What is needed » Return each record exactly as it appears, so that nothing is dropped or altered.

Synthetic shape transformation data »
▬▬▬▬▬▬

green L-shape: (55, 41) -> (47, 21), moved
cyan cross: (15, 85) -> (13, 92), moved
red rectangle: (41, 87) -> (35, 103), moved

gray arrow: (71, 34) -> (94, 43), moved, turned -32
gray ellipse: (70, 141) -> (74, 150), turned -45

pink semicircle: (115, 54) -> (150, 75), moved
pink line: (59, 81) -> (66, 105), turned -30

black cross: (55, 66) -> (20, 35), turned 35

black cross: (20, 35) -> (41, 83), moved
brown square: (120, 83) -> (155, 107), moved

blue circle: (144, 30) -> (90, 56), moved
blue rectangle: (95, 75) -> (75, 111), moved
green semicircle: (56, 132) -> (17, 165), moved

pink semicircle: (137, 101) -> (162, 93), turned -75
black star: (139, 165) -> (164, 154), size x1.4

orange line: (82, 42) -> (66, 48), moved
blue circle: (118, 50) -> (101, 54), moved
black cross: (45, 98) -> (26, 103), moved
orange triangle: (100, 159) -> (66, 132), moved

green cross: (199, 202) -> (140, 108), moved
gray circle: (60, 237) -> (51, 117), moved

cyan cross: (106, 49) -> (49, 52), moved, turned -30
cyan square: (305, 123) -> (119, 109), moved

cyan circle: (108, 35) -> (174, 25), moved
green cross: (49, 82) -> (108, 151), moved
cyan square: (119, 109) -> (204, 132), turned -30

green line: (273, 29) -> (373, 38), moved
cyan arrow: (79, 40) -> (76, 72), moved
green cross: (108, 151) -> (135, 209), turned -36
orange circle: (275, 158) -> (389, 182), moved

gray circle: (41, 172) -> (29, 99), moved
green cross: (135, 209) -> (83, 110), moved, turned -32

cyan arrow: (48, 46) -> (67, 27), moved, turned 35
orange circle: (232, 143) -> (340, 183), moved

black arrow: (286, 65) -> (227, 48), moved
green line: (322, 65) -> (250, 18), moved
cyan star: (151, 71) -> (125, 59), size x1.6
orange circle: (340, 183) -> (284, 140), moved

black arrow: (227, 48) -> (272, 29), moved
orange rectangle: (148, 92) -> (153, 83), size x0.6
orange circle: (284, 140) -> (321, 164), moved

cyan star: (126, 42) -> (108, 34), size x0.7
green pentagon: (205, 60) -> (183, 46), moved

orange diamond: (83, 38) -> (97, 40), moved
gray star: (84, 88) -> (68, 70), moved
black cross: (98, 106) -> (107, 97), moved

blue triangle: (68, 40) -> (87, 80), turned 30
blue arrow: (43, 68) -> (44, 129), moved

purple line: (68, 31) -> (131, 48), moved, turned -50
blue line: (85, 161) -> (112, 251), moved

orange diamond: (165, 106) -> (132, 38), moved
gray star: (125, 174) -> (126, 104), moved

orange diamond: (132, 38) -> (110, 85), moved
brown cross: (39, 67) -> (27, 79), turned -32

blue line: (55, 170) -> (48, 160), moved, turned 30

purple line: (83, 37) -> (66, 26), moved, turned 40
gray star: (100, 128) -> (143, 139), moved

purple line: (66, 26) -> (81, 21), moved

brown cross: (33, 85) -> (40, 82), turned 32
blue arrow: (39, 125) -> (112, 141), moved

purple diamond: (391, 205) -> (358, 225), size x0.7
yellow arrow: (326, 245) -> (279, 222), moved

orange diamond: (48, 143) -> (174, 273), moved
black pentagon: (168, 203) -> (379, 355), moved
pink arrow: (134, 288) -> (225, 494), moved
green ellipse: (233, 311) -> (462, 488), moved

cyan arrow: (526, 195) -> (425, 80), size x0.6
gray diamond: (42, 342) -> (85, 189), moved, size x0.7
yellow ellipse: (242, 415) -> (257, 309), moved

▬▬▬▬▬▬

Solution to the problem »
green L-shape: (55, 41) -> (47, 21), moved
cyan cross: (15, 85) -> (13, 92), moved
red rectangle: (41, 87) -> (35, 103), moved

gray arrow: (71, 34) -> (94, 43), moved, turned -32
gray ellipse: (70, 141) -> (74, 150), turned -45

pink semicircle: (115, 54) -> (150, 75), moved
pink line: (59, 81) -> (66, 105), turned -30

black cross: (55, 66) -> (20, 35), turned 35

black cross: (20, 35) -> (41, 83), moved
brown square: (120, 83) -> (155, 107), moved

blue circle: (144, 30) -> (90, 56), moved
blue rectangle: (95, 75) -> (75, 111), moved
green semicircle: (56, 132) -> (17, 165), moved

pink semicircle: (137, 101) -> (162, 93), turned -75
black star: (139, 165) -> (164, 154), size x1.4

orange line: (82, 42) -> (66, 48), moved
blue circle: (118, 50) -> (101, 54), moved
black cross: (45, 98) -> (26, 103), moved
orange triangle: (100, 159) -> (66, 132), moved

green cross: (199, 202) -> (140, 108), moved
gray circle: (60, 237) -> (51, 117), moved

cyan cross: (106, 49) -> (49, 52), moved, turned -30
cyan square: (305, 123) -> (119, 109), moved

cyan circle: (108, 35) -> (174, 25), moved
green cross: (49, 82) -> (108, 151), moved
cyan square: (119, 109) -> (204, 132), turned -30

green line: (273, 29) -> (373, 38), moved
cyan arrow: (79, 40) -> (76, 72), moved
green cross: (108, 151) -> (135, 209), turned -36
orange circle: (275, 158) -> (389, 182), moved

gray circle: (41, 172) -> (29, 99), moved
green cross: (135, 209) -> (83, 110), moved, turned -32

cyan arrow: (48, 46) -> (67, 27), moved, turned 35
orange circle: (232, 143) -> (340, 183), moved

black arrow: (286, 65) -> (227, 48), moved
green line: (322, 65) -> (250, 18), moved
cyan star: (151, 71) -> (125, 59), size x1.6
orange circle: (340, 183) -> (284, 140), moved

black arrow: (227, 48) -> (272, 29), moved
orange rectangle: (148, 92) -> (153, 83), size x0.6
orange circle: (284, 140) -> (321, 164), moved

cyan star: (126, 42) -> (108, 34), size x0.7
green pentagon: (205, 60) -> (183, 46), moved

orange diamond: (83, 38) -> (97, 40), moved
gray star: (84, 88) -> (68, 70), moved
black cross: (98, 106) -> (107, 97), moved

blue triangle: (68, 40) -> (87, 80), turned 30
blue arrow: (43, 68) -> (44, 129), moved

purple line: (68, 31) -> (131, 48), moved, turned -50
blue line: (85, 161) -> (112, 251), moved

orange diamond: (165, 106) -> (132, 38), moved
gray star: (125, 174) -> (126, 104), moved

orange diamond: (132, 38) -> (110, 85), moved
brown cross: (39, 67) -> (27, 79), turned -32

blue line: (55, 170) -> (48, 160), moved, turned 30

purple line: (83, 37) -> (66, 26), moved, turned 40
gray star: (100, 128) -> (143, 139), moved

purple line: (66, 26) -> (81, 21), moved

brown cross: (33, 85) -> (40, 82), turned 32
blue arrow: (39, 125) -> (112, 141), moved

purple diamond: (391, 205) -> (358, 225), size x0.7
yellow arrow: (326, 245) -> (279, 222), moved

orange diamond: (48, 143) -> (174, 273), moved
black pentagon: (168, 203) -> (379, 355), moved
pink arrow: (134, 288) -> (225, 494), moved
green ellipse: (233, 311) -> (462, 488), moved

cyan arrow: (526, 195) -> (425, 80), size x0.6
gray diamond: (42, 342) -> (85, 189), moved, size x0.7
yellow ellipse: (242, 415) -> (257, 309), moved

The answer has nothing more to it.